▶ Your instructions: The stretch wanted below opens at the line containing "C11: 15uF (AMP2, SPK2) -> 15uF (SIG3, SPK2)" and closes at the line containing "C2: 100nF (GND, VS) -> 1nF (GND, VS)". Please return it exactly, with no other lines.

- - -

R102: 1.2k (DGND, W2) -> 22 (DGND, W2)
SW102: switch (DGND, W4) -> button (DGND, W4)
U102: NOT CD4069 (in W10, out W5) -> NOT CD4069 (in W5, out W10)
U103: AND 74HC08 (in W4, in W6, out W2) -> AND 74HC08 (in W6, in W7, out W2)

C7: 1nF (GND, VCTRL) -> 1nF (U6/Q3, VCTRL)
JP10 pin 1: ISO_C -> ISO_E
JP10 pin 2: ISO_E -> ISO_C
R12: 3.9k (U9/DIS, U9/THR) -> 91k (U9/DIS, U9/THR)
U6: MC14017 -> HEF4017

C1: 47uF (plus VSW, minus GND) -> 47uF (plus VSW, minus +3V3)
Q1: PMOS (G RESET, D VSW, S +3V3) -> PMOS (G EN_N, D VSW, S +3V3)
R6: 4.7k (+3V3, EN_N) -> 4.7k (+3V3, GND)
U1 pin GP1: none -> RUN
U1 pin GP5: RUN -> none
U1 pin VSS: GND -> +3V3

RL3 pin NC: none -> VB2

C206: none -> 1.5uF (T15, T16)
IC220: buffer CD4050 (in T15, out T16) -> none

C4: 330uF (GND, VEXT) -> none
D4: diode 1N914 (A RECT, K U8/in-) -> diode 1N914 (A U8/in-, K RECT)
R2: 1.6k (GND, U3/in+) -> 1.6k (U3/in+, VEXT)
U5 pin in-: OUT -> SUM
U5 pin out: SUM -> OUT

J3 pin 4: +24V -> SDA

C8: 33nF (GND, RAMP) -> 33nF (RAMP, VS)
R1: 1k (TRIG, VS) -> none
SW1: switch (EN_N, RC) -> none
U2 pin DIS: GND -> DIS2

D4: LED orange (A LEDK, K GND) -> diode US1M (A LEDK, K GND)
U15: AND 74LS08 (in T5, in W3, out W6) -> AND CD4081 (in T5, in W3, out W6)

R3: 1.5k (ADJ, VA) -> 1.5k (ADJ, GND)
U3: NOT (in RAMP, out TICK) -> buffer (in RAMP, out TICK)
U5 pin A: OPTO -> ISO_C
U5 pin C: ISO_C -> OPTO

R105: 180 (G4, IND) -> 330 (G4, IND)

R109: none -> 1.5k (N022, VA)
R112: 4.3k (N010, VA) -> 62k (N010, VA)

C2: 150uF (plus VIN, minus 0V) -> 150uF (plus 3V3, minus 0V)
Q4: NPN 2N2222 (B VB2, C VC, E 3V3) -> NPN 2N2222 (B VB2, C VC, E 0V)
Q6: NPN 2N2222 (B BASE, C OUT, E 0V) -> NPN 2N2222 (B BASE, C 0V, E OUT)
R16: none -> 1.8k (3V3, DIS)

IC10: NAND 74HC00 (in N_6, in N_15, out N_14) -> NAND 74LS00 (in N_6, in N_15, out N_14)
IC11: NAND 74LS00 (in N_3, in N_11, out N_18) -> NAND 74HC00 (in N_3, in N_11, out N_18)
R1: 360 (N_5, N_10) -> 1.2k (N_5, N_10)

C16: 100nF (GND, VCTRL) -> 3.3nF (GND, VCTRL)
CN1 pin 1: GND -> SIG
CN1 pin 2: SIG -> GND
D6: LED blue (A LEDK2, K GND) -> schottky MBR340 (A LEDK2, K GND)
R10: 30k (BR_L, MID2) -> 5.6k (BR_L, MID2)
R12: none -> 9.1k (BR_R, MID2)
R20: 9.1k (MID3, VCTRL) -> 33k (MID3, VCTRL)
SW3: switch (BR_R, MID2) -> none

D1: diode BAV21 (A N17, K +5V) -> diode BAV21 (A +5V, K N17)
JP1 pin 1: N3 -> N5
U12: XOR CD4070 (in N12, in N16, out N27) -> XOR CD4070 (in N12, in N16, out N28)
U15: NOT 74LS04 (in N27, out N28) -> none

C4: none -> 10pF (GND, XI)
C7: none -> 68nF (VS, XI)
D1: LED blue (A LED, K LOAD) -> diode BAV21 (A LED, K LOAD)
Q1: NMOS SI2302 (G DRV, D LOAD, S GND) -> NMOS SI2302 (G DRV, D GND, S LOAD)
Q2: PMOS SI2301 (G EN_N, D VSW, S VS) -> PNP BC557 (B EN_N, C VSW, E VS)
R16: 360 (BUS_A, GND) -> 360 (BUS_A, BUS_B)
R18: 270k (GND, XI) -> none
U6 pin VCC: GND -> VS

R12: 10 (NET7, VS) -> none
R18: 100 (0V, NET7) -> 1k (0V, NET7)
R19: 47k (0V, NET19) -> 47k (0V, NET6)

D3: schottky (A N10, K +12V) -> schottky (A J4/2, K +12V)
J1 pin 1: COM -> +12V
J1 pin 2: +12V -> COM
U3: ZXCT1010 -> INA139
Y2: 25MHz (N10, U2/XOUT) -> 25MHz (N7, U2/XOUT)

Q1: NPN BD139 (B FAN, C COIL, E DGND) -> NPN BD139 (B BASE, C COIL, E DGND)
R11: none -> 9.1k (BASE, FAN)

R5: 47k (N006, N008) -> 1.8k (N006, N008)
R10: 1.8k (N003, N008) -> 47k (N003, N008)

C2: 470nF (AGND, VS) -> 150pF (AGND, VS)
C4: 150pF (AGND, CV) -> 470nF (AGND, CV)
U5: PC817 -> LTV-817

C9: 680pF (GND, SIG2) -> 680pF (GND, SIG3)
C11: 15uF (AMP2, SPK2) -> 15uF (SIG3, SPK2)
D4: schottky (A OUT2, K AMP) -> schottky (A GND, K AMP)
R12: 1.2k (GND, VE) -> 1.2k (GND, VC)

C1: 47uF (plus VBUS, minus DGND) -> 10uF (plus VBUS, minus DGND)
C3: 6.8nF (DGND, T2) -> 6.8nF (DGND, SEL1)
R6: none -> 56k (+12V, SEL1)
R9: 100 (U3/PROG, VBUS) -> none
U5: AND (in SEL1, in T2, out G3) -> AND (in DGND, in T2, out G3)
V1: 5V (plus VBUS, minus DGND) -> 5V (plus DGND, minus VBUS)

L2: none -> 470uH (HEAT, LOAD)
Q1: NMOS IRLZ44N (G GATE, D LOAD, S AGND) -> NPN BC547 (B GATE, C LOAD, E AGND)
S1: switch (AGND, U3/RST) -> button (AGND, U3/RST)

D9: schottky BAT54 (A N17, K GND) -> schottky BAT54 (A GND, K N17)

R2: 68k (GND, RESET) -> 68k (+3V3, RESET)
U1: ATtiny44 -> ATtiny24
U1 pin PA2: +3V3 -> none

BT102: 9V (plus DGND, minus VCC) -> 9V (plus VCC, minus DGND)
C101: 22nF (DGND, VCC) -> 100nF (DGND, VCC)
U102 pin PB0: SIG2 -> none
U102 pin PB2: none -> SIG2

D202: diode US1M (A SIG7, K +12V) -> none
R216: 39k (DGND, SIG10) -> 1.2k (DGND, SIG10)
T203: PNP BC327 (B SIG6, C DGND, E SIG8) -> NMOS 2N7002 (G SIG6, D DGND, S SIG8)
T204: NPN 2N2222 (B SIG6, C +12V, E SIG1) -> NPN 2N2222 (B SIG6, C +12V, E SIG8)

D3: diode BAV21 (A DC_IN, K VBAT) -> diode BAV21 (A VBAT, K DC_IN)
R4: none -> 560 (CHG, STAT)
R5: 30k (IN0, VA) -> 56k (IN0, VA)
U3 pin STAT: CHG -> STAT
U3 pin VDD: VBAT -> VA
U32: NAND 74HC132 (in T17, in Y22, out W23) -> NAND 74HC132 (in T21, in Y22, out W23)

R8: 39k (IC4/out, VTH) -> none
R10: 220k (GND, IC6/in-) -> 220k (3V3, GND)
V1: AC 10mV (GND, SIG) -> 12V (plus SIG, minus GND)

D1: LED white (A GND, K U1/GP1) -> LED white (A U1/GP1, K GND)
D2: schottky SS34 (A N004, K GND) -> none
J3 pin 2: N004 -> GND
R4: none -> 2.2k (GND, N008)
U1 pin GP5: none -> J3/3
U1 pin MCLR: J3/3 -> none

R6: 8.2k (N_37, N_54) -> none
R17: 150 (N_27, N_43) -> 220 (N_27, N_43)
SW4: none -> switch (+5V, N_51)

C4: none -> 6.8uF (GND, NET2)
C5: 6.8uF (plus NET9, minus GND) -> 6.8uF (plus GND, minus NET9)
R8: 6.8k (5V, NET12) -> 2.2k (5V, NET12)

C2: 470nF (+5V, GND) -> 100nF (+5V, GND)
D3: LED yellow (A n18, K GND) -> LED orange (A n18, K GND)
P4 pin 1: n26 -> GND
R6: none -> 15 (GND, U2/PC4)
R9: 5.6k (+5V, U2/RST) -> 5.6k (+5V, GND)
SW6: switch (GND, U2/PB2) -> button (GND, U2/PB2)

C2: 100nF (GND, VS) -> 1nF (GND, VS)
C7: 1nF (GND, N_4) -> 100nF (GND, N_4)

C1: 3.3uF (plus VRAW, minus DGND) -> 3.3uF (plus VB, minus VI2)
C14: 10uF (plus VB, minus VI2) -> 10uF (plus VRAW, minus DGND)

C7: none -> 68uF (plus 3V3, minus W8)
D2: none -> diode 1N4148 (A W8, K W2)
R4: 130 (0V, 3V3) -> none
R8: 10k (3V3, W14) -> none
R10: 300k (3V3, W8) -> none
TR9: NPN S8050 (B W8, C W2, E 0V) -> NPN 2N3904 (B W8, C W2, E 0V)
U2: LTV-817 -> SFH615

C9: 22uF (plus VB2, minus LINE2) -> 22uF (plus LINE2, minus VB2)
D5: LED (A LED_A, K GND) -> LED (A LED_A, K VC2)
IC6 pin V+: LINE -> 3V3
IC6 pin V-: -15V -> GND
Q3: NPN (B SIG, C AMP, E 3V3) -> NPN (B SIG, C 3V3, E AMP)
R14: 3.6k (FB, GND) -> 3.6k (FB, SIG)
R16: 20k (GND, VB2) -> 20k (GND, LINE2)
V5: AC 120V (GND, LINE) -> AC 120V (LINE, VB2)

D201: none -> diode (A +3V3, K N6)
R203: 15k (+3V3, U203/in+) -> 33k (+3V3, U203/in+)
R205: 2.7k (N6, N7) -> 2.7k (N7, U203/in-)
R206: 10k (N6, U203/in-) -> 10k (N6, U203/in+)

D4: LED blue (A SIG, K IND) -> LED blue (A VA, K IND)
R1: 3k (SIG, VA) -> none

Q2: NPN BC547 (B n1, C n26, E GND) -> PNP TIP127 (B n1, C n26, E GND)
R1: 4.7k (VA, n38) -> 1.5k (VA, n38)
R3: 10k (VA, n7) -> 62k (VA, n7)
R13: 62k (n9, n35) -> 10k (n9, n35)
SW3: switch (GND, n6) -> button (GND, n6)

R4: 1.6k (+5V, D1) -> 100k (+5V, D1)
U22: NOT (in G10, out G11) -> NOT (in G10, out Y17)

- - -

▶ Response to this exercise:
C11: 15uF (AMP2, SPK2) -> 15uF (SIG3, SPK2)
D4: schottky (A OUT2, K AMP) -> schottky (A GND, K AMP)
R12: 1.2k (GND, VE) -> 1.2k (GND, VC)

C1: 47uF (plus VBUS, minus DGND) -> 10uF (plus VBUS, minus DGND)
C3: 6.8nF (DGND, T2) -> 6.8nF (DGND, SEL1)
R6: none -> 56k (+12V, SEL1)
R9: 100 (U3/PROG, VBUS) -> none
U5: AND (in SEL1, in T2, out G3) -> AND (in DGND, in T2, out G3)
V1: 5V (plus VBUS, minus DGND) -> 5V (plus DGND, minus VBUS)

L2: none -> 470uH (HEAT, LOAD)
Q1: NMOS IRLZ44N (G GATE, D LOAD, S AGND) -> NPN BC547 (B GATE, C LOAD, E AGND)
S1: switch (AGND, U3/RST) -> button (AGND, U3/RST)

D9: schottky BAT54 (A N17, K GND) -> schottky BAT54 (A GND, K N17)

R2: 68k (GND, RESET) -> 68k (+3V3, RESET)
U1: ATtiny44 -> ATtiny24
U1 pin PA2: +3V3 -> none

BT102: 9V (plus DGND, minus VCC) -> 9V (plus VCC, minus DGND)
C101: 22nF (DGND, VCC) -> 100nF (DGND, VCC)
U102 pin PB0: SIG2 -> none
U102 pin PB2: none -> SIG2

D202: diode US1M (A SIG7, K +12V) -> none
R216: 39k (DGND, SIG10) -> 1.2k (DGND, SIG10)
T203: PNP BC327 (B SIG6, C DGND, E SIG8) -> NMOS 2N7002 (G SIG6, D DGND, S SIG8)
T204: NPN 2N2222 (B SIG6, C +12V, E SIG1) -> NPN 2N2222 (B SIG6, C +12V, E SIG8)

D3: diode BAV21 (A DC_IN, K VBAT) -> diode BAV21 (A VBAT, K DC_IN)
R4: none -> 560 (CHG, STAT)
R5: 30k (IN0, VA) -> 56k (IN0, VA)
U3 pin STAT: CHG -> STAT
U3 pin VDD: VBAT -> VA
U32: NAND 74HC132 (in T17, in Y22, out W23) -> NAND 74HC132 (in T21, in Y22, out W23)

R8: 39k (IC4/out, VTH) -> none
R10: 220k (GND, IC6/in-) -> 220k (3V3, GND)
V1: AC 10mV (GND, SIG) -> 12V (plus SIG, minus GND)

D1: LED white (A GND, K U1/GP1) -> LED white (A U1/GP1, K GND)
D2: schottky SS34 (A N004, K GND) -> none
J3 pin 2: N004 -> GND
R4: none -> 2.2k (GND, N008)
U1 pin GP5: none -> J3/3
U1 pin MCLR: J3/3 -> none

R6: 8.2k (N_37, N_54) -> none
R17: 150 (N_27, N_43) -> 220 (N_27, N_43)
SW4: none -> switch (+5V, N_51)

C4: none -> 6.8uF (GND, NET2)
C5: 6.8uF (plus NET9, minus GND) -> 6.8uF (plus GND, minus NET9)
R8: 6.8k (5V, NET12) -> 2.2k (5V, NET12)

C2: 470nF (+5V, GND) -> 100nF (+5V, GND)
D3: LED yellow (A n18, K GND) -> LED orange (A n18, K GND)
P4 pin 1: n26 -> GND
R6: none -> 15 (GND, U2/PC4)
R9: 5.6k (+5V, U2/RST) -> 5.6k (+5V, GND)
SW6: switch (GND, U2/PB2) -> button (GND, U2/PB2)

C2: 100nF (GND, VS) -> 1nF (GND, VS)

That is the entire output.